[Your instructions]: Your answer should consist of every line from the records that holds the string "image".

[Dataset extract]:
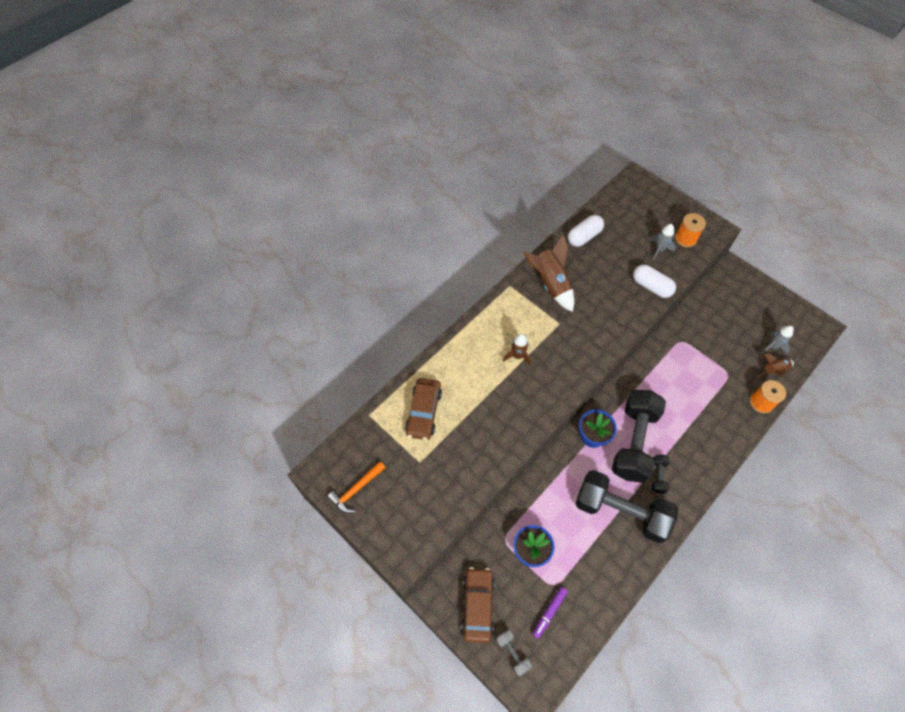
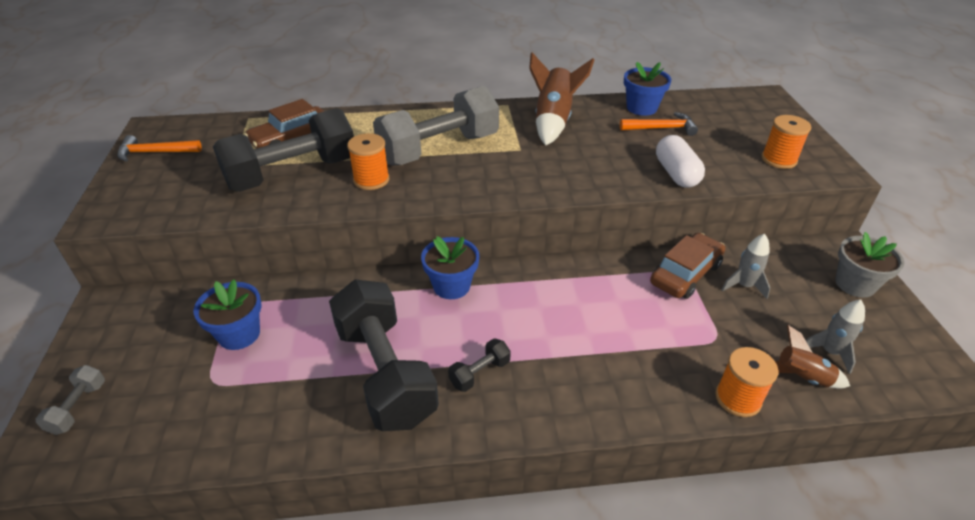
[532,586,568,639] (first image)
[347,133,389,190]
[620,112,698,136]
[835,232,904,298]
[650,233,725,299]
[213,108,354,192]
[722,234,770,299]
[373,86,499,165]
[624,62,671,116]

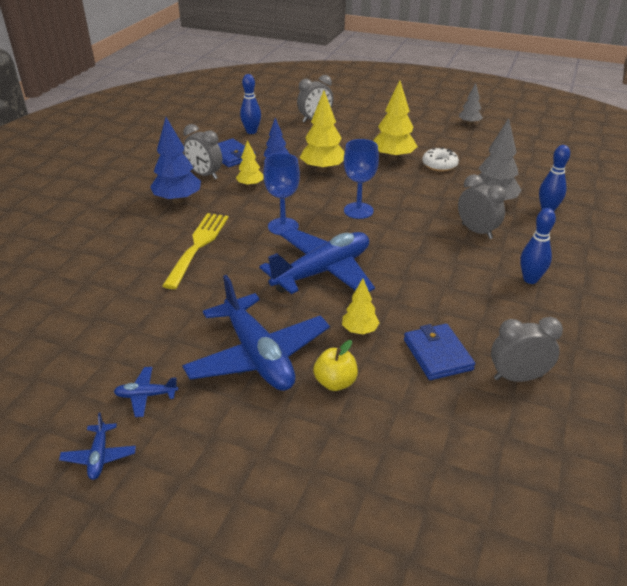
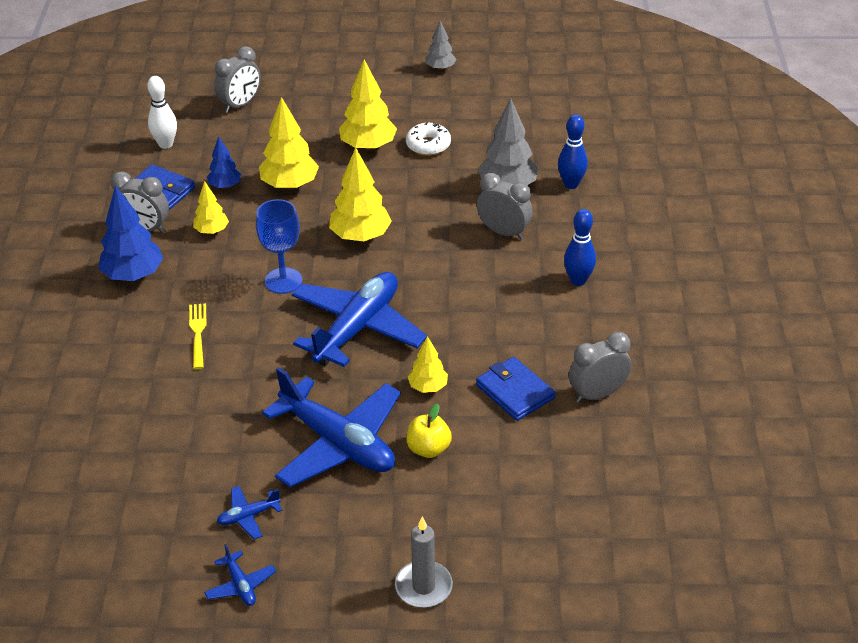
[395,516,453,608]
[329,147,392,242]
[147,76,177,149]
[189,303,207,369]

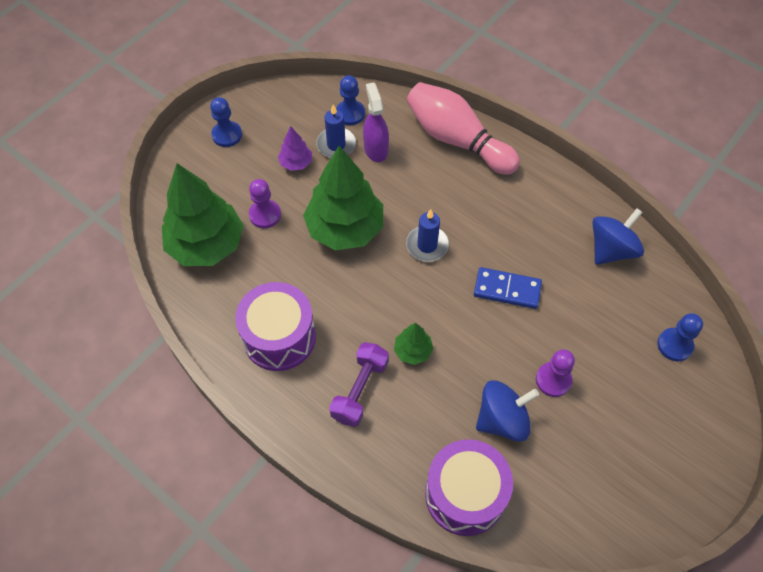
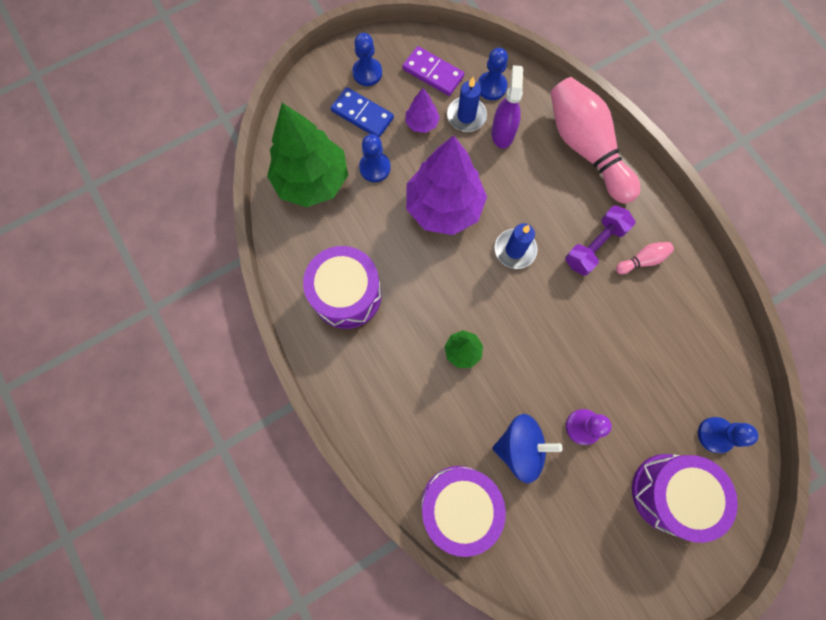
[592,208,644,265] (first image)
[402,46,464,96]
[616,242,674,274]
[632,454,738,543]
[565,205,635,276]
[331,87,394,138]
[359,134,391,182]
[406,135,487,235]

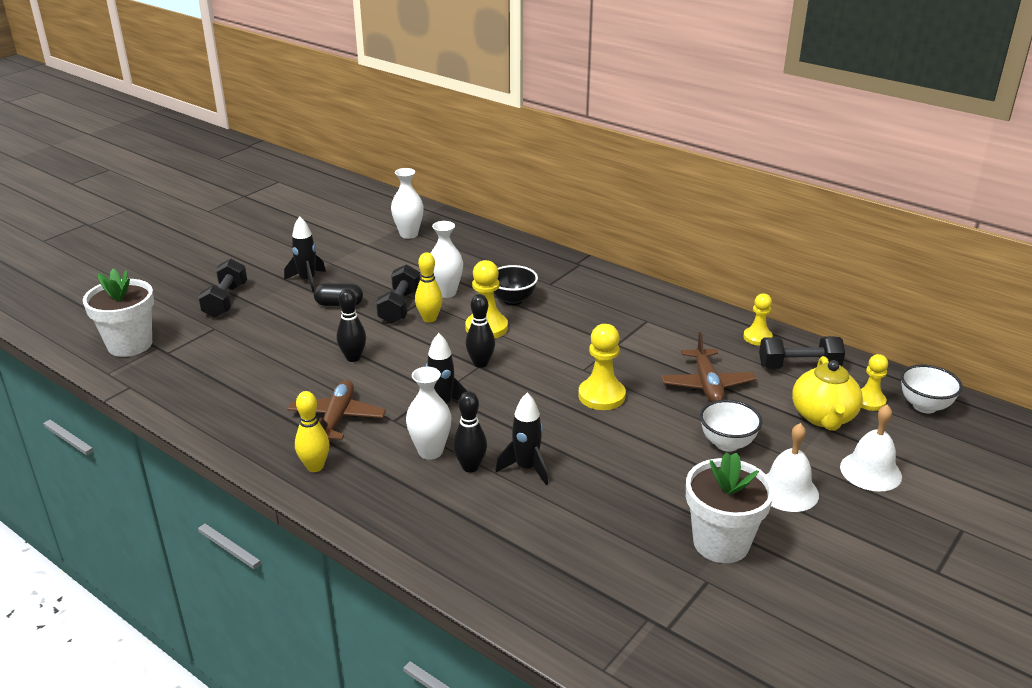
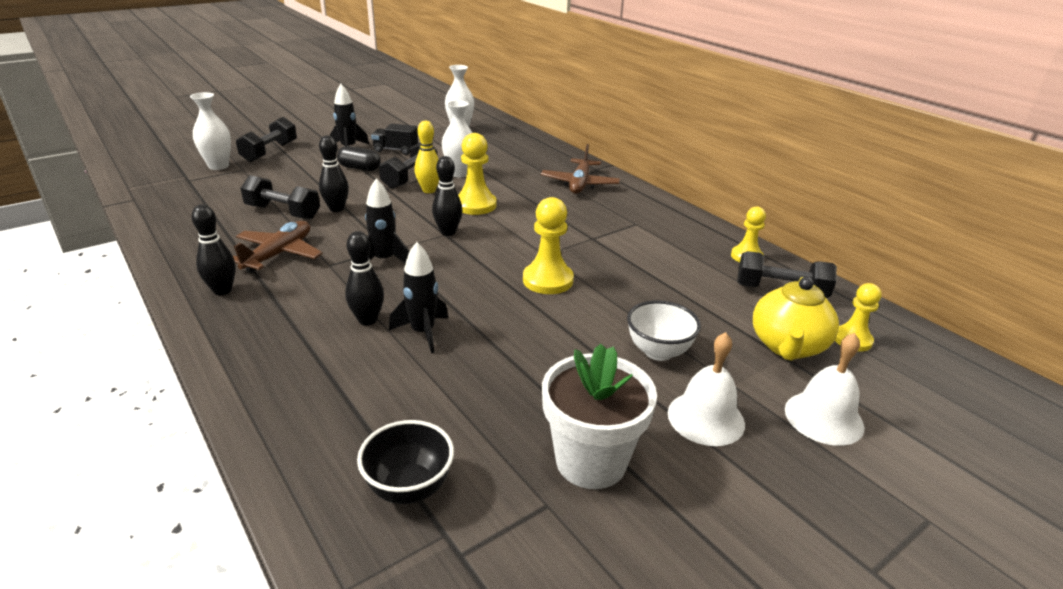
[83,269,154,357] (first image)
[901,364,963,413] (first image)
[240,175,320,219]
[371,123,418,155]
[190,92,231,170]
[357,420,454,504]
[541,144,620,194]
[191,204,236,295]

[Written answer]:
[532,586,568,639] (first image)
[592,208,644,265] (first image)
[83,269,154,357] (first image)
[901,364,963,413] (first image)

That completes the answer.